» **STATED PROBLEM**: How many lines below contain the string "kern", with uppercase and lowercase treated as different? Reply with the number alone.

» **DATASET RECORDS**:
..........

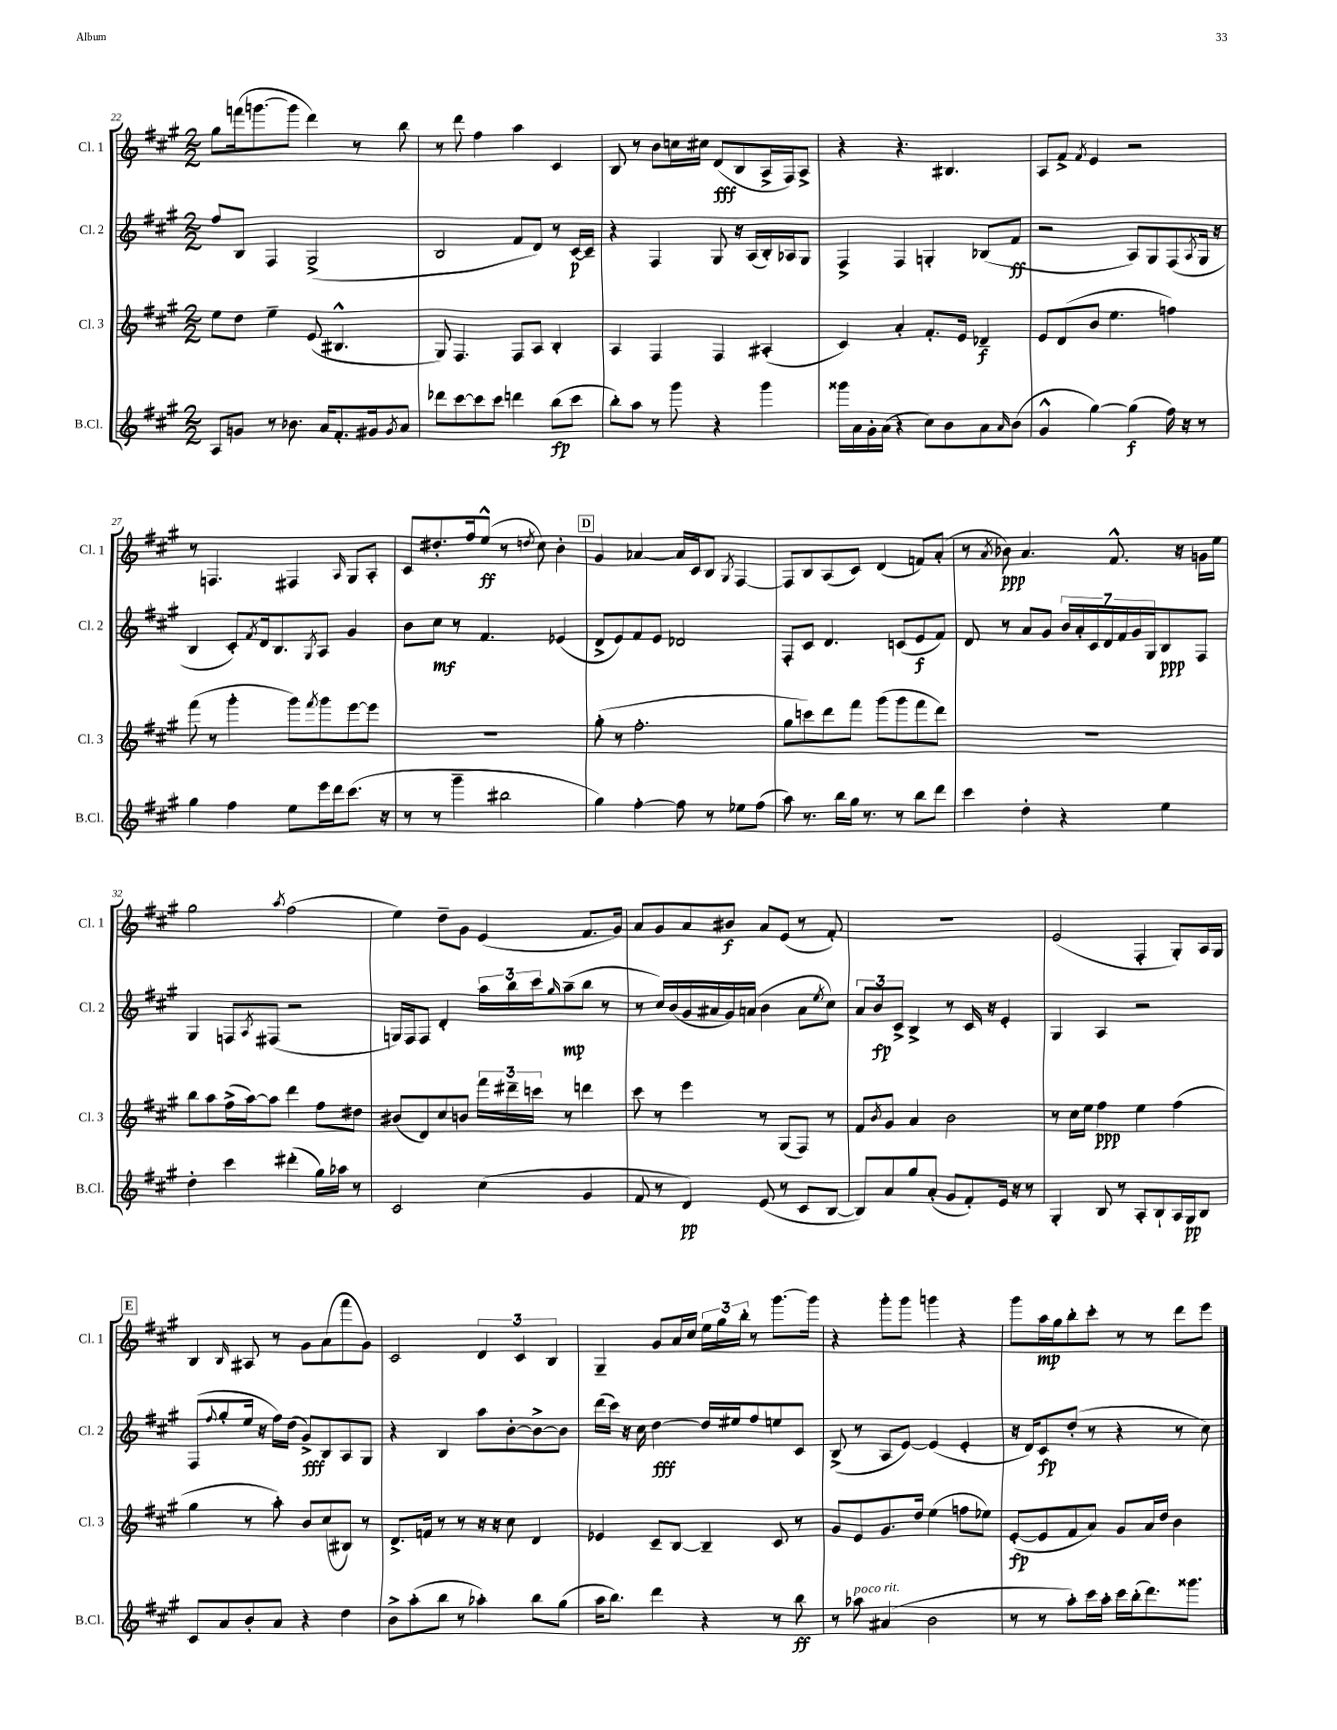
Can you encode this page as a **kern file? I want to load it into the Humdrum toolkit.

**kern	**kern	**kern	**kern
*staff4	*staff3	*staff2	*staff1
*clefG2	*clefG2	*clefG2	*clefG2
*k[f#c#g#]	*k[f#c#g#]	*k[f#c#g#]	*k[f#c#g#]
*M2/2	*M2/2	*M2/2	*M2/2
8A/L	8ee\L	8ff#/L	8gg#\L
8g/J	8dd\J	8B/J	(16fff\k
.	.	.	[8.ggg\
8r	4ee~\	4F#/	.
8.b-\	.	.	8ggg\]J
.	(8e/	(2G#^/	4ddd\)
16a/LK	.	.	.
8.f#'/	4.B#^^/	.	.
.	.	.	8r
16g#/k	.	.	.
8qg#/	.	.	.
8a/J	.	.	8bb\
=	=	=	=
8ddd-\L	8G#/)	2B/	8r
[8ccc#\	4.F#/	.	8ddd\
8ccc#\]	.	.	4ff#\
8ccc#\J	.	.	.
4ddd\	8F#/L	8f#/L	4aa\
.	8A/J	8d/J)	.
(8bb\L	4B'/	8r	4c#/
8ccc#\J	.	[16c#/LL	.
.	.	16c#~/]JJ	.
=	=	=	=
8bb'\L)	4A/	4r	8B/
8aa\J	.	.	8r
8r	4F#/	4F#/	8b\L
8ggg#\	.	.	16cc\L
.	.	.	16cc#\JJ
4r	4F#/	8G#/	(8d/L
.	.	16r	8B/
.	.	(16A/LL	.
4ggg#\	(4A#'/	16B'/)	16A^/L
.	.	16A-/J	16F#/J)
.	.	8G#/J	8A^/J
=	=	=	=
16ggg##\LL	4c#/)	4F#^/	4r
16a\	.	.	.
16g#'\	.	.	.
(16a\JJ	.	.	.
4r	4a'/	4F#/	4.r
8cc#\L)	8.f#'/L	4G'/	.
8b\	.	.	4.B#/
.	16e/Jk	.	.
8a\	4d-~/	(8B-/L	.
16qqa/	.	.	.
(8b\J	.	8f#/J	.
=	=	=	=
4g#^^/	8e/L	2r	8A/L
.	(8d/	.	8f#^/J
.	.	.	8qf#/
[4gg#\)	8b/J	.	4e/
.	4.ee\	.	.
(4gg#\]	.	8A/L)	2r
.	.	8G#/	.
16ff#\)	4ff\)	(8F#/	.
16r	.	.	.
.	.	8qA/	.
8r	.	16G#/Jk	.
.	.	16r	.
=	=	=	=
4gg#\	(8fff#\	4B/	8r
.	8r	.	4.F/
4ff#\	4ggg#'\	8c#'/L)	.
.	.	8qf#/	.
.	.	16d/k	.
.	.	8.B/	.
8ee\L	8ggg#\L)	.	4F#/
.	8qfff#/	8qG#/	.
16eee\L	8ggg#\	8A/J	.
16ddd\J	.	.	.
.	.	.	16qqA/
(8.ccc#\J	[8eee\	4g#/	8G#/L
.	8eee\]J	.	8A'/J
16r	.	.	.
=	=	=	=
8r	1r	8b\L	8c#/L
8r	.	8cc#\J	8.dd#'/
4ggg#~\	.	8r	.
.	.	.	16ff#/k
.	.	4.f#/	(8ee^^/J
2bb#\	.	.	8r
.	.	.	8qdd/
.	.	.	8cc#\)
.	.	(4e-/	4b'\
=	=	=	=
4gg#\)	(8gg#'\	8d^/L	4g#/
.	8r	8e/)	.
[4ff#'\	2.ff#'\	8f#/	[4a-/
.	.	8e/J	.
8ff#\]	.	2d-/	16a-/]LL
.	.	.	16c#/J
8r	.	.	8B/J
.	.	.	8qG#/
8ee-\L	.	.	[4F#/
(8ff#\J	.	.	.
=	=	=	=
8aa\)	8gg#\L	8F#'/L	8F#/]L
8.r	8ccc\)	8c#/J	8B/
.	8ddd\	4.d/	(8A/
16bb\LL	.	.	.
16gg#\JJ	8fff#\J	.	8c#/J)
8.r	.	.	.
.	(8ggg#\L	.	(4d/
8r	8ggg#\	(8c/L	.
8bb\L	8fff#\	8e/	8f/L)
8ddd\J	8ddd\J)	8f#/J)	(8a'/J
=	=	=	=
4ccc#\	1r	8d/	8r
.	.	.	8qa/
.	.	8r	8b-\)
4dd'\	.	8a/L	4.a/
.	.	8g#/J	.
4r	.	28b/LL	.
.	.	28a'/	.
.	.	28c#/	.
.	.	28d/	.
.	.	.	8.f#^^/
.	.	28f#/	.
.	.	28g#/	.
.	.	28G#/J	.
4ee\	.	8B/	.
.	.	.	16r
.	.	8F#/J	16g\LL
.	.	.	16ee\JJ
=	=	=	=
4dd'\	8bb\L	4G#/	2gg#\
.	8aa\	.	.
4ccc#\	(16ff#^\L	8F/L	.
.	[16aa\J)	.	.
.	.	8qA/	.
.	8aa\]J	(8F#/J	.
.	.	.	8qaa/
(4ddd#'\	4ddd\	2r	(2ff#\
16gg#\LL)	8ff#\L	.	.
16aa-\JJ	.	.	.
8r	8dd#\J	.	.
=	=	=	=
2c#/	(8b#/L	16G/LL)	4ee\)
.	.	16F#/J	.
.	8d/)	8F#/J	.
.	8cc#/	4d'/	8dd~\L
.	8b/J	.	8g#\J
(4cc#\	24fff#\LL	24aa\LL	(4e/
.	24ddd#~\	24bb\	.
.	24ccc\JJ	24ccc#\J	.
.	.	16qqgg#/	.
.	8r	(8aa~\	.
4g#/	4ddd\	8bb\J	8.f#/L
.	.	8r	.
.	.	.	16g#/Jk)
=	=	=	=
8f#/	8ccc#\	8r	8a/L
8r	8r	16cc#/LL)	8g#/
.	.	(16b/	.
4d/)	4eee\	16g#/	8a/
.	.	16a#/	.
.	.	16g#/)	8b#/J
.	.	(16a/JJ	.
(8e/	8r	4b\	8a/L
8r	(8G#/L	.	(8e/J
8c#/L	8F#/J)	8a\L	8r
.	.	8qee/	.
[8B/J	8r	8cc#\J)	8f#'/)
=	=	=	=
8B/]L)	8f#/L	12a/L	1r
.	.	12b/	.
.	8qb/	.	.
8a/	8g#/J	.	.
.	.	12c#^/J	.
8gg#/	4a/	4B^/	.
(8a'/J	.	.	.
8g#/L	2b\	8r	.
8f#'/)	.	16c#/	.
.	.	16r	.
16e/Jk	.	4e'/	.
16r	.	.	.
8r	.	.	.
=	=	=	=
4G#'/	8r	4G#/	(2e/
.	16cc#\LL	.	.
.	16ee\JJ	.	.
8B/	4ff#\	4A/	.
8r	.	.	.
8A'/L	4ee\	2r	4F#'/
8B`/	.	.	.
16A/L	(4ff#\	.	8G#'/L)
16G#/J	.	.	.
8B/J	.	.	16A/L
.	.	.	16G#/JJ
=	=	=	=
8c#/L	4gg#\	(8F#/L	4B/
.	.	8qqff#/	.
8a/	.	8gg#'/	.
.	.	.	16qqB/
8b'/	8r	16ee/Jk	8A#/
.	.	16r	.
8a/J	8aa'\)	16ff#\LL)	8r
.	.	(16dd\JJ	.
4r	8b/L	8g#^/L)	8g#\L
.	(8cc#/	8B/	(8a\
4dd\	8B#/J)	8A/	8fff#\
.	8r	8G#/J	8g#\J)
=	=	=	=
8b^\L	8.d^/L	4r	2c#/
(8aa'\	.	.	.
.	16f/Jk	.	.
8bb\J	8r	4B/	.
8r	8r	.	.
4aa-'\)	16r	8aa\L	6d/
.	16r	.	.
.	8cc#\	[8b'\	.
.	.	.	6c#/
8bb\L	4d/	8b^\_	.
.	.	.	6B/
(8gg#\J	.	8b\]J	.
=	=	=	=
16aa\LK	4e-/	(16ddd\LL	4G#~/
8.bb\J)	.	16ccc#\JJ)	.
.	.	16r	.
.	.	16cc#\	.
4ddd\	8c#~/L	[4dd\	8g#/L
.	[8B/J	.	16a/L
.	.	.	16cc#/JJ
4r	4B~/]	16dd/]LL	24ee\LL
.	.	.	24gg#\
.	.	16ee#/J	.
.	.	.	24bb'\JJ
.	.	8ff#/	8r
8r	8c#/	8ee/	[8.ggg#\L
8bb\	8r	8c#/J	.
.	.	.	16ggg#\]Jk
=	=	=	=
8r	8g#/L	(8B^/	4r
8aa-\	8e/	8r	.
(4a#/	8.g#/	8A/L	8ggg#'\L
.	.	[8e/J)	8ggg#\J
.	16dd/Jk	.	.
2b\	(4ee\	(4e/]	4ggg\
.	8ff\L	4e'/	4r
.	8ee-\J)	.	.
=	=	=	=
8r	([8e'/L	16r	8ggg#\L
.	.	16d/LK)	.
8r	8e/]	8c#/	16aa\L
.	.	.	16gg#\J
8aa'\L)	8f#/	(8dd'/J	8bb'\
16ccc#\L	8a/J)	8r	8ccc#'\J
16aa'\JJ	.	.	.
16ccc#\LL	8g#/L	4r	8r
(16bb'\J	.	.	.
8.ddd\)	16a/L	.	8r
.	16dd/JJ	.	.
.	4b\	8r	8ddd\L
8.ggg##\J	.	.	.
.	.	8cc#\)	8eee\J
==	==	==	==
*-	*-	*-	*-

..........

» **RIGHT ANSWER**: 2